Task to carry out >>
Exact retyping of the data: please keep every word and drop each picture.

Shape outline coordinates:
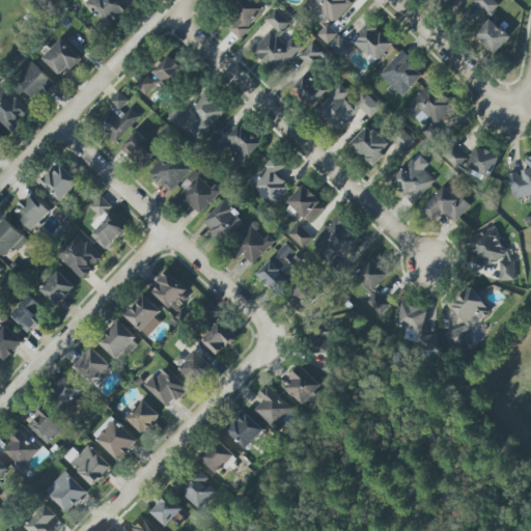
[(128,4),(120,0),(89,0),(86,5),(114,24),(128,4)]
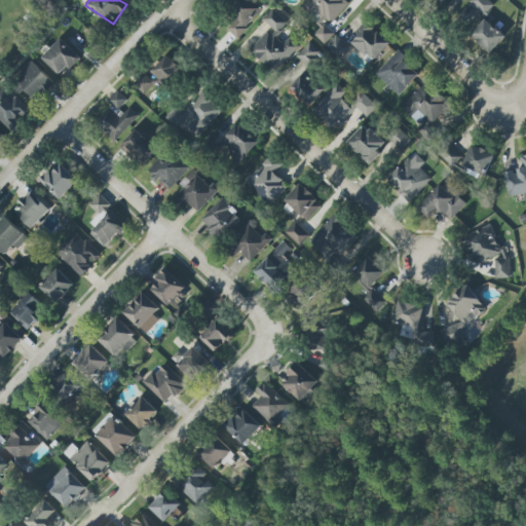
[(242,0),(221,25),(236,38),(263,8),(254,0),(242,0)]
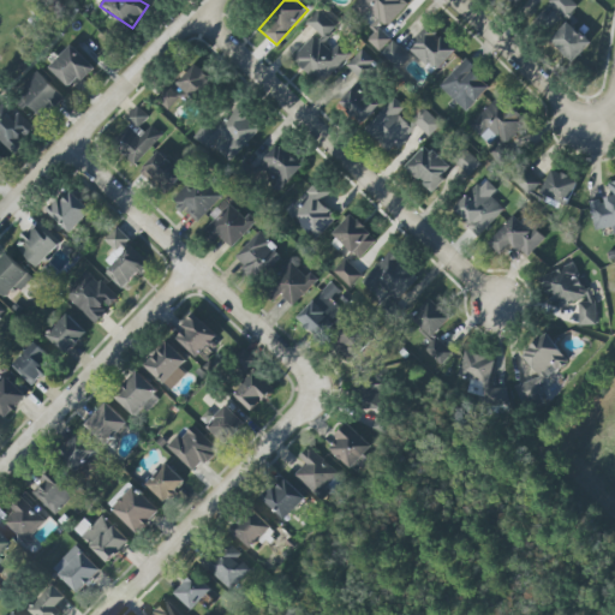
[(374,33),(366,40),(378,52),(390,40),(381,30),(406,5),(401,0),(357,0),(350,7),(374,33)]
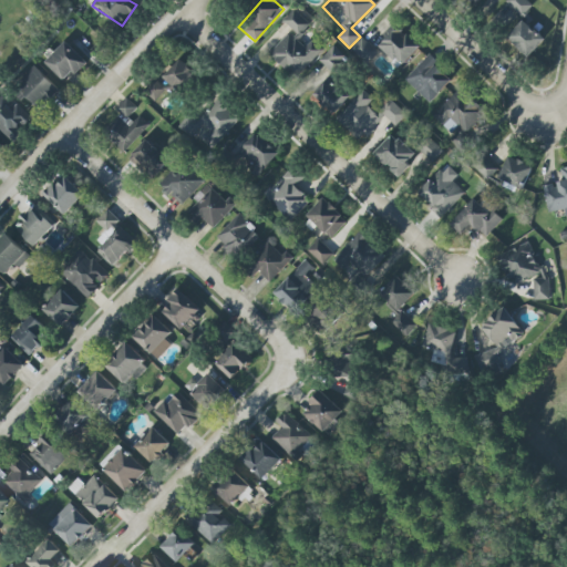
[(522,17),(532,6),(526,0),(506,0),(505,2),(522,17)]
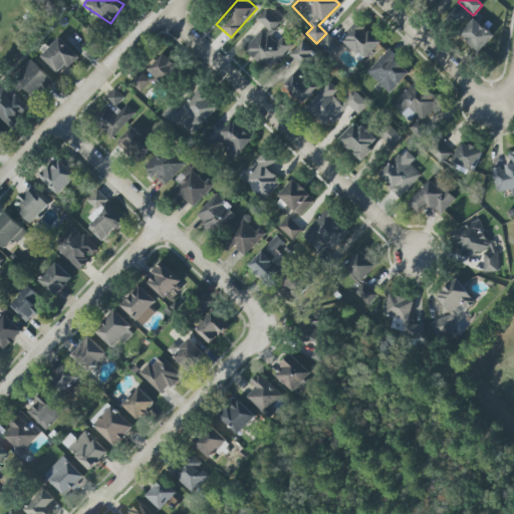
[(269,71),(292,46),(277,32),(284,24),(266,8),(256,19),(265,27),(245,48),(269,71)]
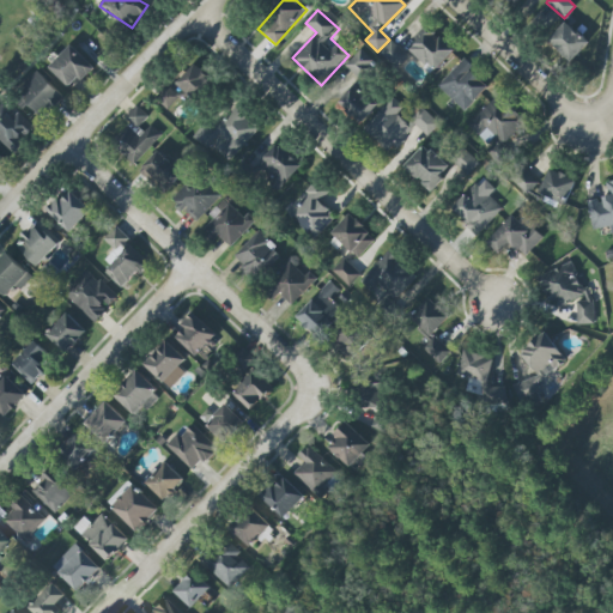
[(588,43),(565,22),(547,41),(570,62),(588,43)]
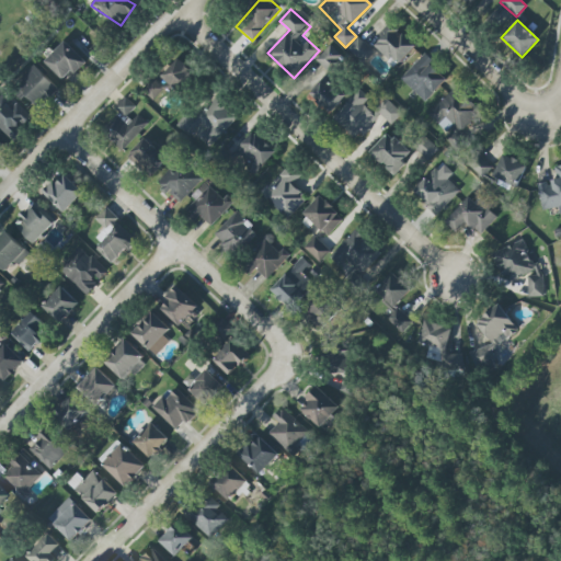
[(374,44),(397,66),(415,46),(392,24),(374,44)]
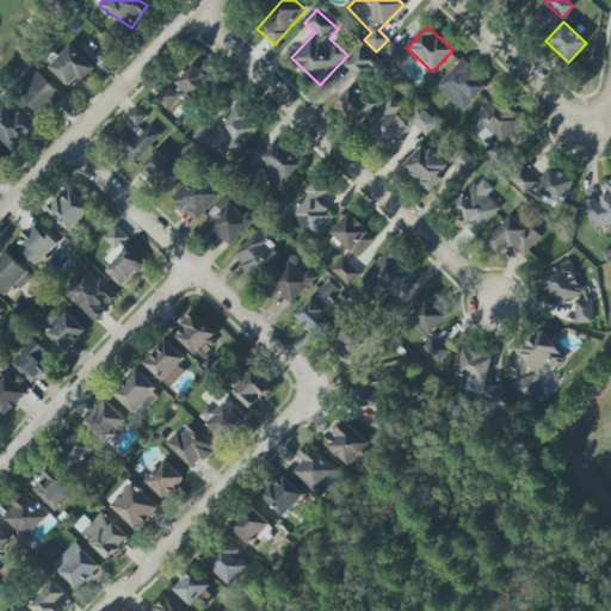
[(407,56),(389,41),(377,53),(395,69),(407,56)]
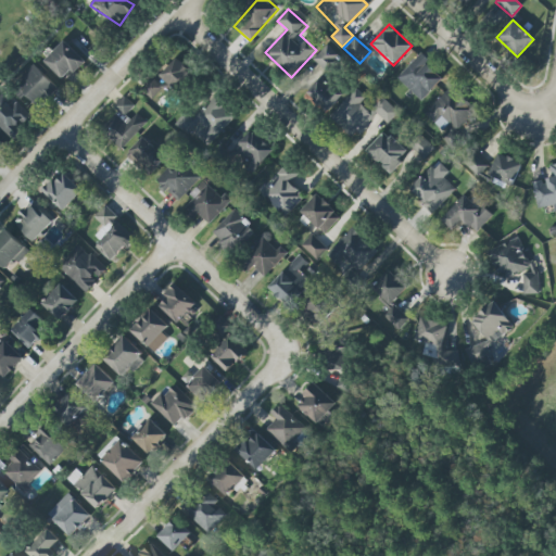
[(45,62),(65,81),(86,60),(64,40),(45,62)]
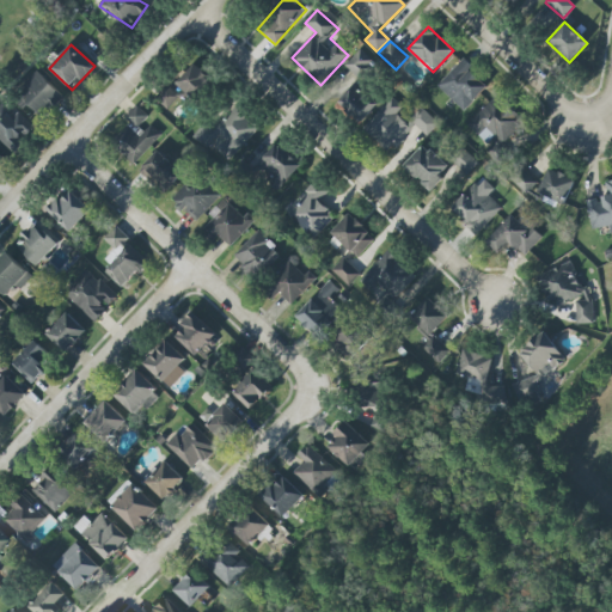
[(360,83),(377,67),(360,49),(343,65),(360,83)]
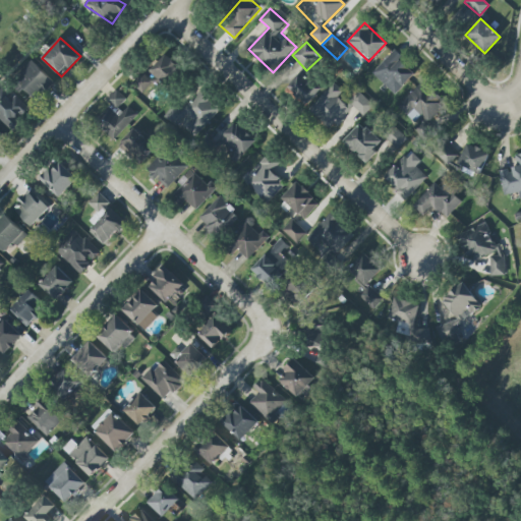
[(415,72),(392,51),(371,73),(395,95),(415,72)]
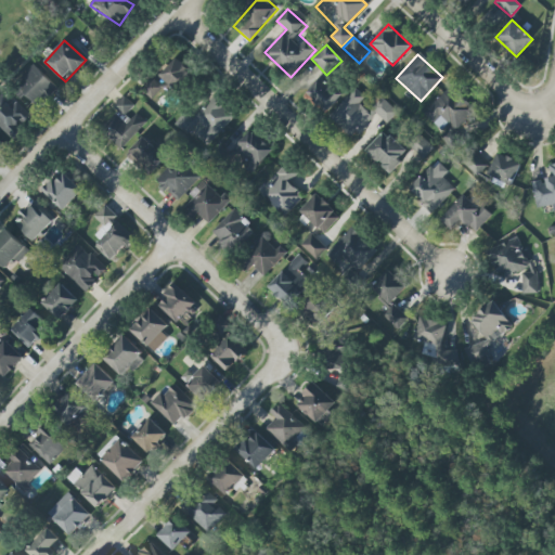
[(193,74),(176,57),(156,79),(153,76),(141,89),(153,100),(169,84),(178,91),(193,74)]
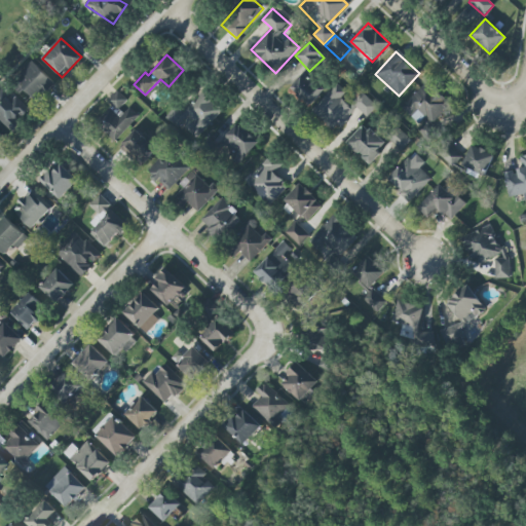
[(35,102),(54,84),(32,61),(13,78),(35,102)]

Solution >>
[(128,4),(120,0),(89,0),(86,5),(114,24),(128,4)]
[(242,0),(221,25),(236,38),(263,8),(254,0),(242,0)]
[(374,33),(366,40),(378,52),(390,40),(381,30),(406,5),(401,0),(357,0),(350,7),(374,33)]
[(522,17),(532,6),(526,0),(506,0),(505,2),(522,17)]
[(269,71),(292,46),(277,32),(284,24),(266,8),(256,19),(265,27),(245,48),(269,71)]
[(588,43),(565,22),(547,41),(570,62),(588,43)]
[(374,44),(397,66),(415,46),(392,24),(374,44)]
[(407,56),(389,41),(377,53),(395,69),(407,56)]
[(45,62),(65,81),(86,60),(64,40),(45,62)]
[(360,83),(377,67),(360,49),(343,65),(360,83)]
[(415,72),(392,51),(371,73),(395,95),(415,72)]
[(193,74),(176,57),(156,79),(153,76),(141,89),(153,100),(169,84),(178,91),(193,74)]
[(35,102),(54,84),(32,61),(13,78),(35,102)]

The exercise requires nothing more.